• [What to work on] Restate all the entries exactly as they appear, apart from the pictures.

• [Study material]
--- START ---

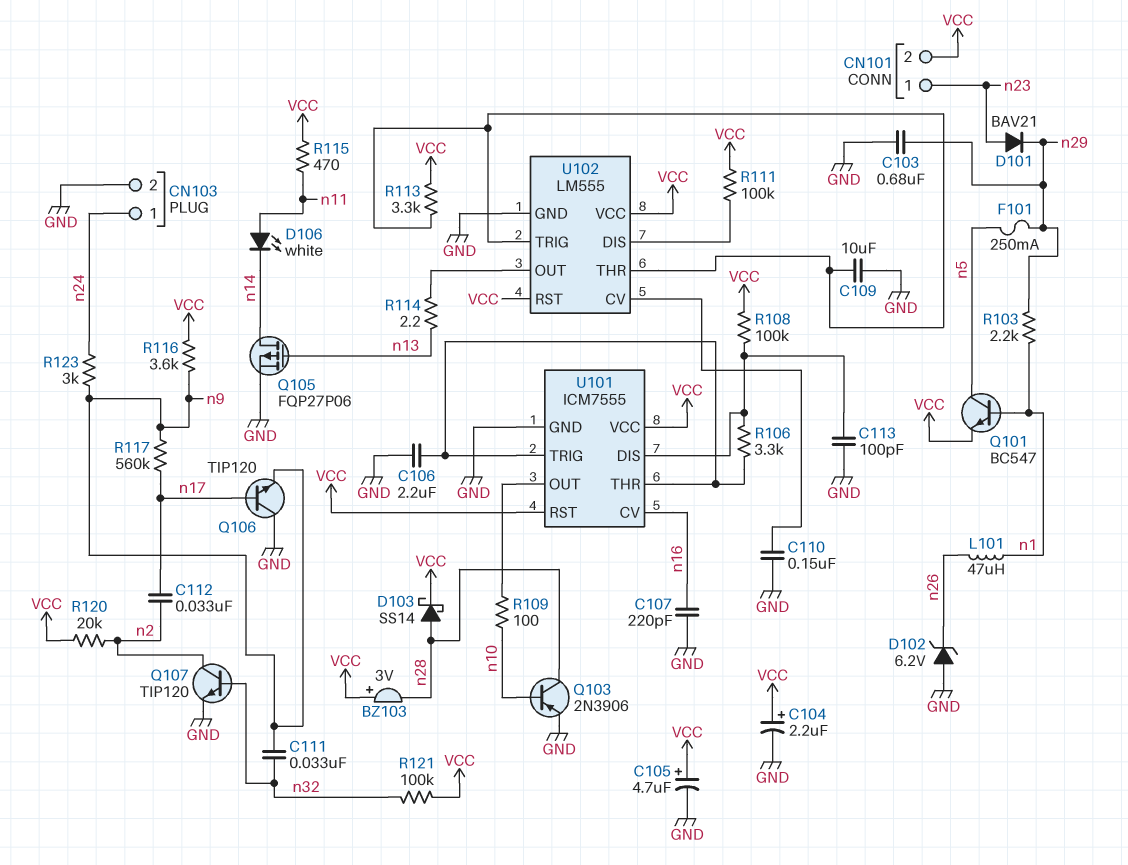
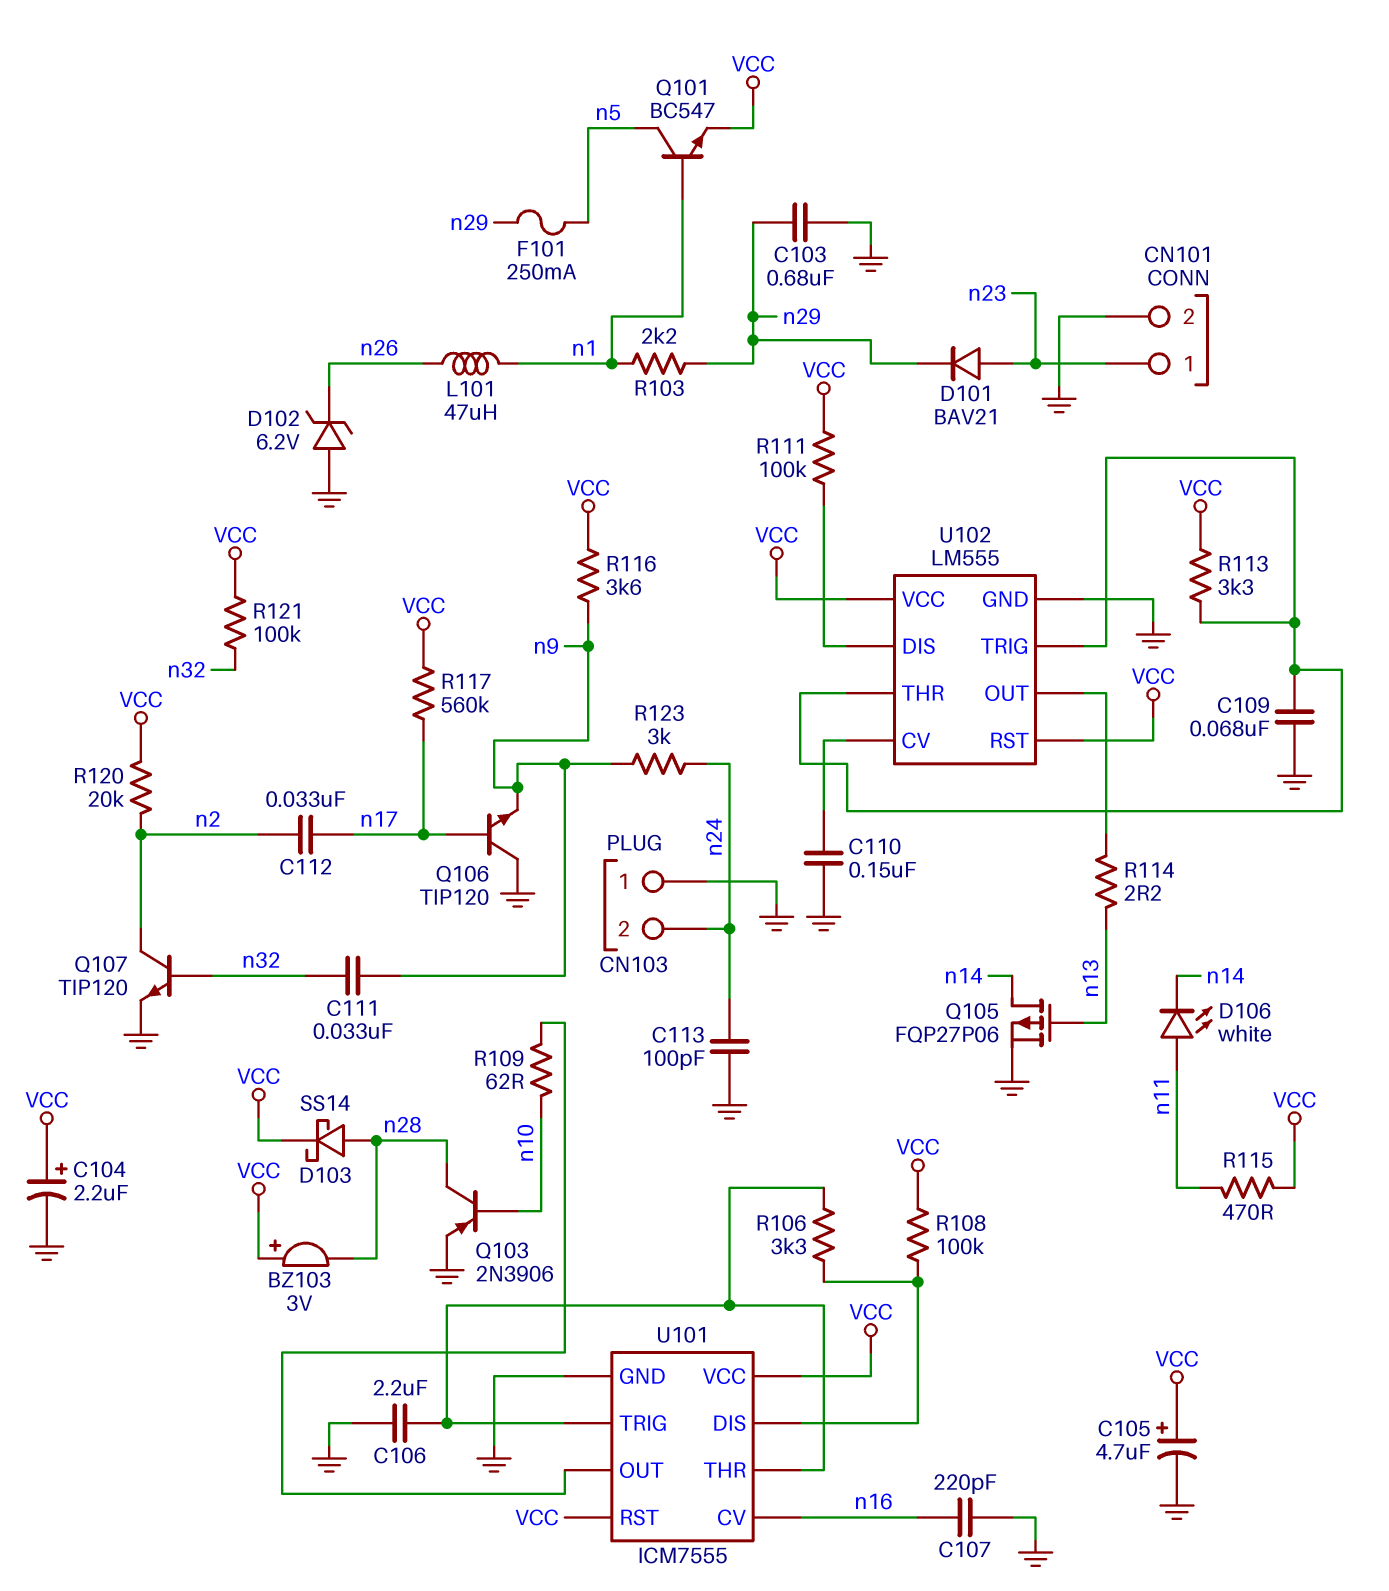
C109: 10uF (GND, U102/THR) -> 68nF (GND, U102/THR)
C113: 100pF (GND, U101/DIS) -> 100pF (GND, n24)
CN101 pin 2: VCC -> GND
CN103 pin 1: n24 -> GND
CN103 pin 2: GND -> n24
R109: 100 (U101/OUT, n10) -> 62 (U101/OUT, n10)
R117: 560k (n9, n17) -> 560k (VCC, n17)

--- END ---

• [Task response]
C109: 10uF (GND, U102/THR) -> 68nF (GND, U102/THR)
C113: 100pF (GND, U101/DIS) -> 100pF (GND, n24)
CN101 pin 2: VCC -> GND
CN103 pin 1: n24 -> GND
CN103 pin 2: GND -> n24
R109: 100 (U101/OUT, n10) -> 62 (U101/OUT, n10)
R117: 560k (n9, n17) -> 560k (VCC, n17)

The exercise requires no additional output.